-- Entries supplied follows --

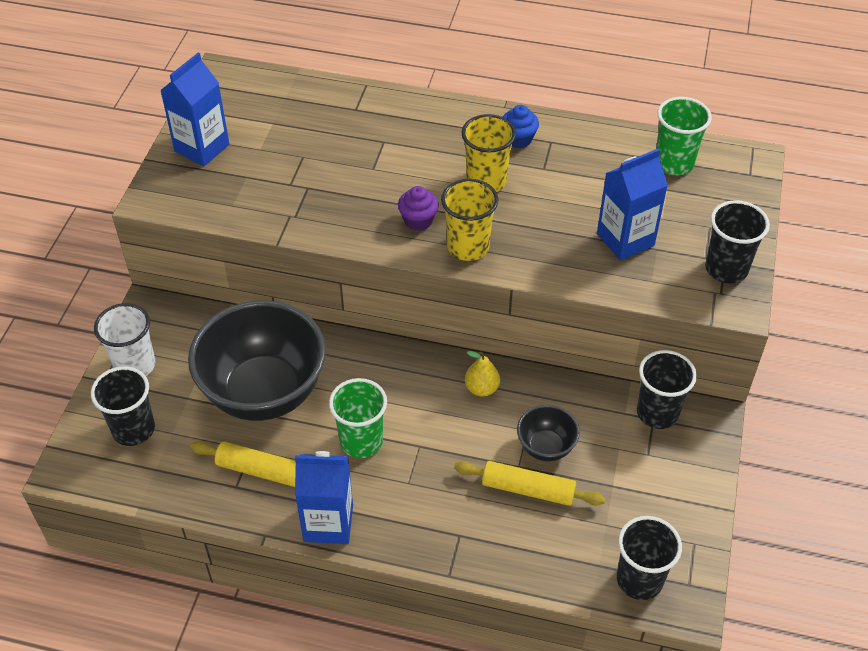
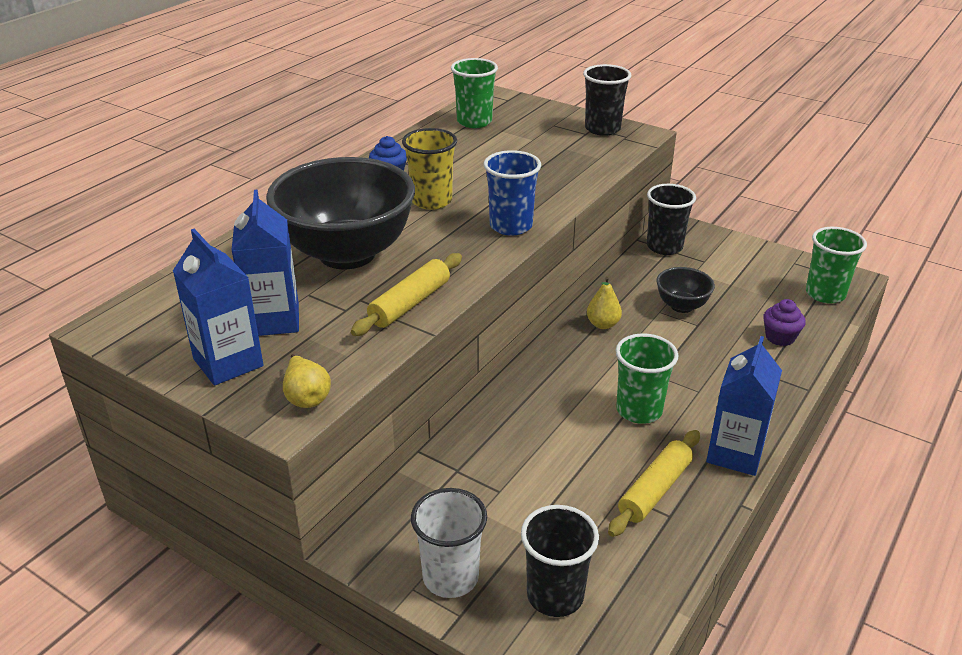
camera: 70 degrees left, 15 degrees down
black bowl [188,300,326,421] -> black bowl moved to [266,157,415,269]
purple cupcake [398,186,439,231] -> purple cupcake moved to [763,299,806,346]
yellow cup [441,179,499,261] -> blue cup [484,150,541,235]
yellow rolling pin [454,461,605,506] -> yellow rolling pin moved to [351,253,462,336]
blue carton [597,148,668,260] -> blue carton moved to [231,190,299,336]
black cup [617,516,682,600] -> green cup [806,227,867,303]
none -> yellow pear [283,354,331,408]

-- Entries supplied concluded --

#### Task brief:
No lines before the one containing "purple cupcake [398,186,439,231]" belong in the answer; write out that line and each one after it exactly, through the end of the records.

#### Solution to the problem:
purple cupcake [398,186,439,231] -> purple cupcake moved to [763,299,806,346]
yellow cup [441,179,499,261] -> blue cup [484,150,541,235]
yellow rolling pin [454,461,605,506] -> yellow rolling pin moved to [351,253,462,336]
blue carton [597,148,668,260] -> blue carton moved to [231,190,299,336]
black cup [617,516,682,600] -> green cup [806,227,867,303]
none -> yellow pear [283,354,331,408]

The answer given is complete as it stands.